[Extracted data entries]
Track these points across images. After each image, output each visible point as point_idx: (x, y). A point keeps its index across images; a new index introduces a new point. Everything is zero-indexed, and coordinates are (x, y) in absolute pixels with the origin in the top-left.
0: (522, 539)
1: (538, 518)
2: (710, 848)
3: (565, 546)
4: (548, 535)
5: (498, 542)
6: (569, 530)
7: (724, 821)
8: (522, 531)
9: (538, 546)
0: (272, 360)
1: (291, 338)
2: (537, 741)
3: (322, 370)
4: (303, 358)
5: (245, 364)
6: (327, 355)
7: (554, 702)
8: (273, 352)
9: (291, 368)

### Task requirements
Repeat every line of the records above without changing anything.

### Result of the task
Track these points across images. After each image, output each visible point as point_idx: (x, y). A point keeps its index across images; a new index introduces a new point. Everything is zero-indexed, and coordinates are (x, y) in absolute pixels with the origin in the top-left.
0: (522, 539)
1: (538, 518)
2: (710, 848)
3: (565, 546)
4: (548, 535)
5: (498, 542)
6: (569, 530)
7: (724, 821)
8: (522, 531)
9: (538, 546)
0: (272, 360)
1: (291, 338)
2: (537, 741)
3: (322, 370)
4: (303, 358)
5: (245, 364)
6: (327, 355)
7: (554, 702)
8: (273, 352)
9: (291, 368)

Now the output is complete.